Work instruction: Gather all lines from the material that contain "rotated".

Records to process:
○ ○ ○ ○ ○
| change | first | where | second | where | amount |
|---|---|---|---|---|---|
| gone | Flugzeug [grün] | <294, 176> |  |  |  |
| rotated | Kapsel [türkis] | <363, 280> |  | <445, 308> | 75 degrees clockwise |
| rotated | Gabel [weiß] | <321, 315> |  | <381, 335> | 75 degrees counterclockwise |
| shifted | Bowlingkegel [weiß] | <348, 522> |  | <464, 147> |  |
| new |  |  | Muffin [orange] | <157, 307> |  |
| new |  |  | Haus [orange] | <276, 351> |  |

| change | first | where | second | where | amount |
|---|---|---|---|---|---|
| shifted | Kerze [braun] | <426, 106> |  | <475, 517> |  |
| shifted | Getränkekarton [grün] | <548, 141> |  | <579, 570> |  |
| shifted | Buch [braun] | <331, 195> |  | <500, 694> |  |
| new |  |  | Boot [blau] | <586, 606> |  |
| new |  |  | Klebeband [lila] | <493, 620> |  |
○ ○ ○ ○ ○
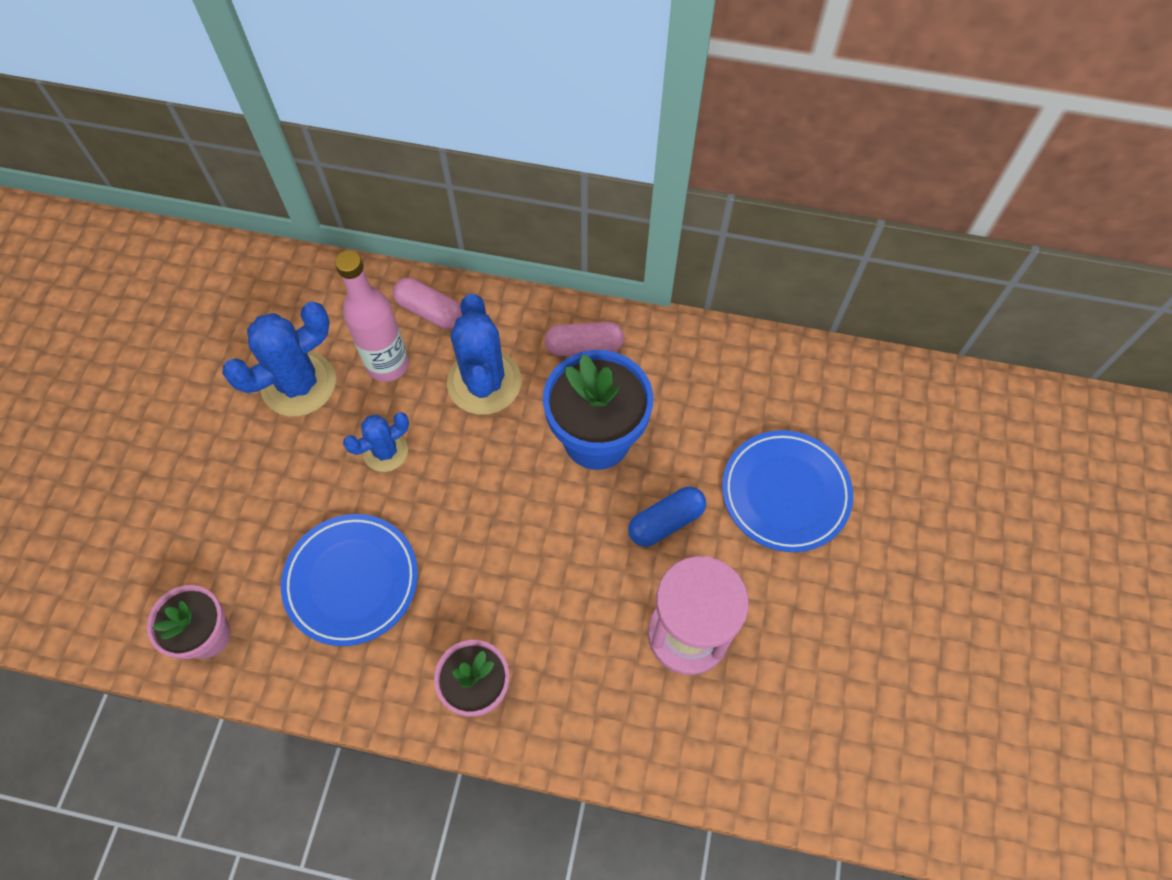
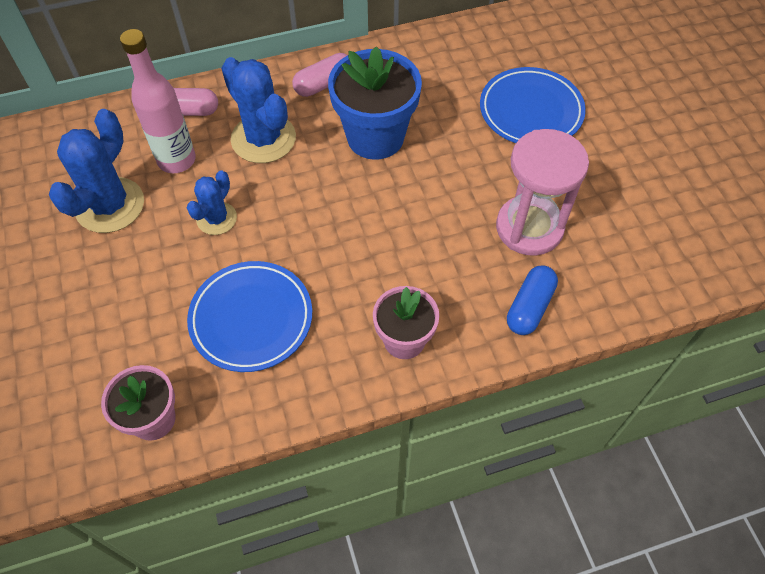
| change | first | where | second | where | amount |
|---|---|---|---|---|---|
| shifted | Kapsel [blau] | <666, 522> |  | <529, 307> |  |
○ ○ ○ ○ ○
Answer:
| rotated | Kapsel [türkis] | <363, 280> |  | <445, 308> | 75 degrees clockwise |
| rotated | Gabel [weiß] | <321, 315> |  | <381, 335> | 75 degrees counterclockwise |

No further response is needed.